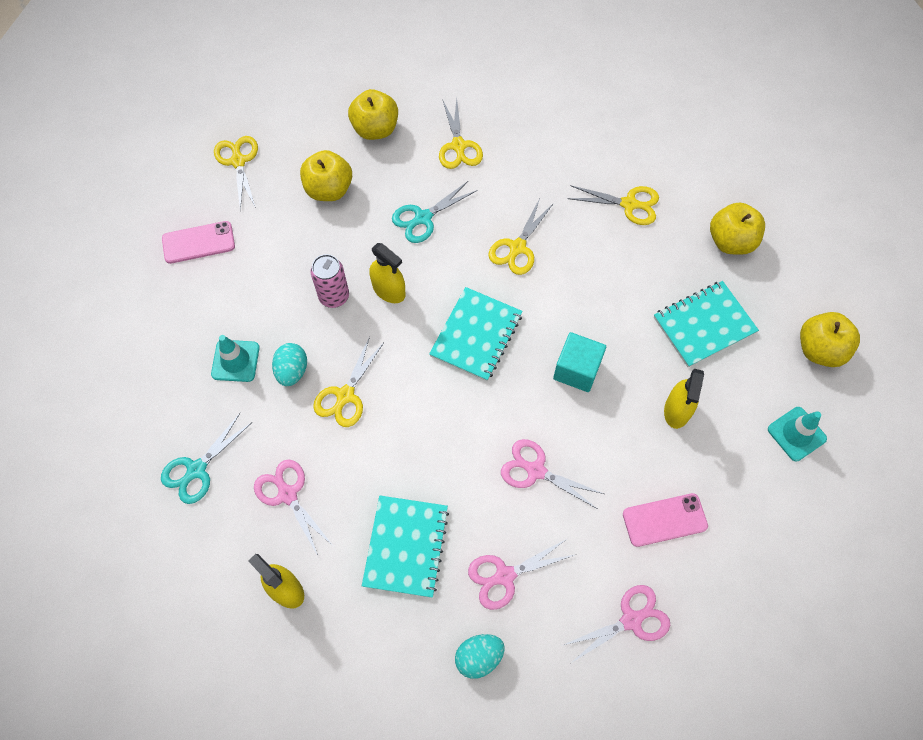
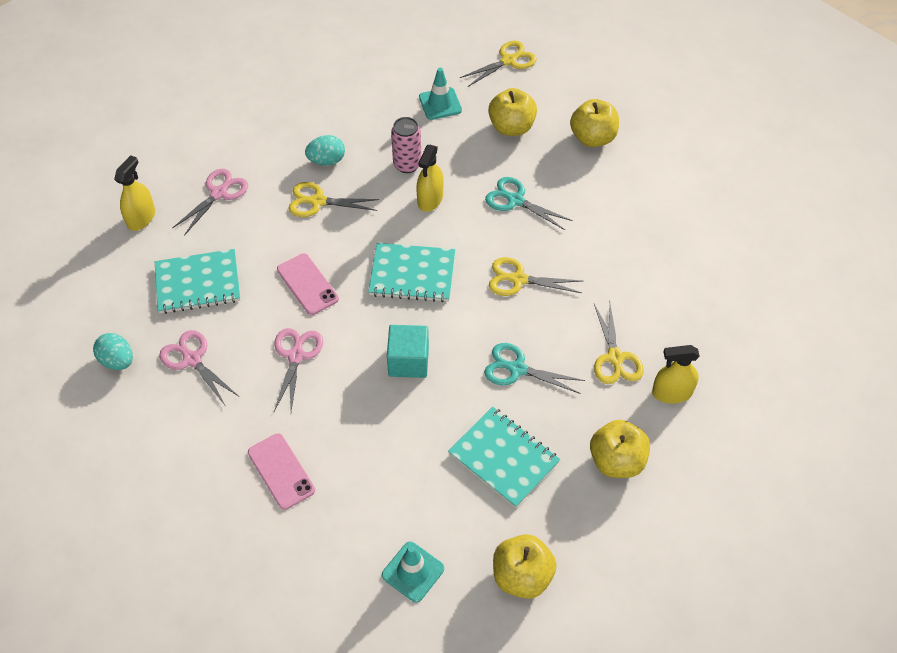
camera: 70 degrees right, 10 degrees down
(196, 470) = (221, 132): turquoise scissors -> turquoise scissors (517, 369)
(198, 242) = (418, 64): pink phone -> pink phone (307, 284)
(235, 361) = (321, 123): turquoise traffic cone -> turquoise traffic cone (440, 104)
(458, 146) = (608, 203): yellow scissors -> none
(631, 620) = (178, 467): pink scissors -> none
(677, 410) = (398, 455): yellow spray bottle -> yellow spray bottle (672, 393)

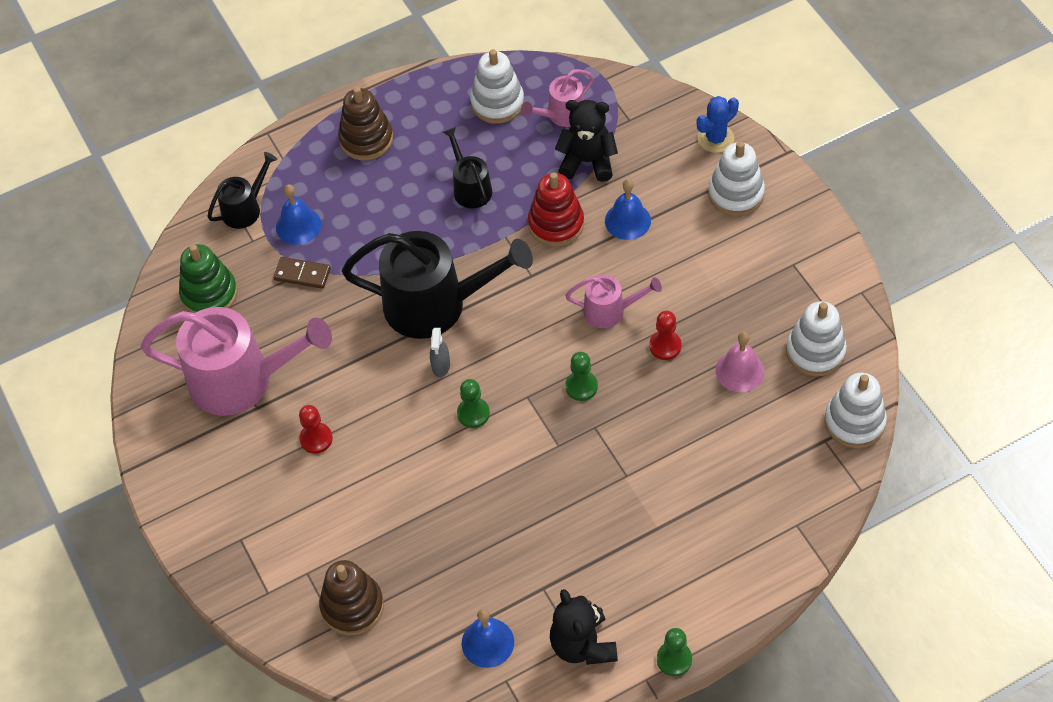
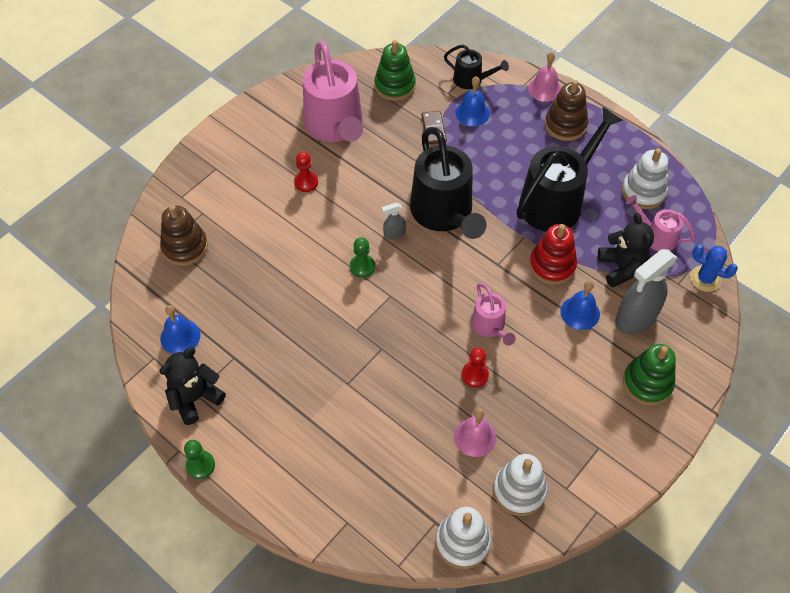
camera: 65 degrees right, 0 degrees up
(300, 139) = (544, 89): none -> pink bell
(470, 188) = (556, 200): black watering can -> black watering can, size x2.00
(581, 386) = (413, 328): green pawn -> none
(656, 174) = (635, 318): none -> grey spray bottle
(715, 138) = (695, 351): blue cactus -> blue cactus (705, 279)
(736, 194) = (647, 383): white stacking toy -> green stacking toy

#### [Task instructions]
Transcribe each entry above without alteration, but keep the pictures out.

#### [Problem solution]
camera: 70 degrees right, 10 degrees down
(196, 470) = (221, 132): turquoise scissors -> turquoise scissors (517, 369)
(198, 242) = (418, 64): pink phone -> pink phone (307, 284)
(235, 361) = (321, 123): turquoise traffic cone -> turquoise traffic cone (440, 104)
(458, 146) = (608, 203): yellow scissors -> none
(631, 620) = (178, 467): pink scissors -> none
(677, 410) = (398, 455): yellow spray bottle -> yellow spray bottle (672, 393)

camera: 65 degrees right, 0 degrees up
(300, 139) = (544, 89): none -> pink bell
(470, 188) = (556, 200): black watering can -> black watering can, size x2.00
(581, 386) = (413, 328): green pawn -> none
(656, 174) = (635, 318): none -> grey spray bottle
(715, 138) = (695, 351): blue cactus -> blue cactus (705, 279)
(736, 194) = (647, 383): white stacking toy -> green stacking toy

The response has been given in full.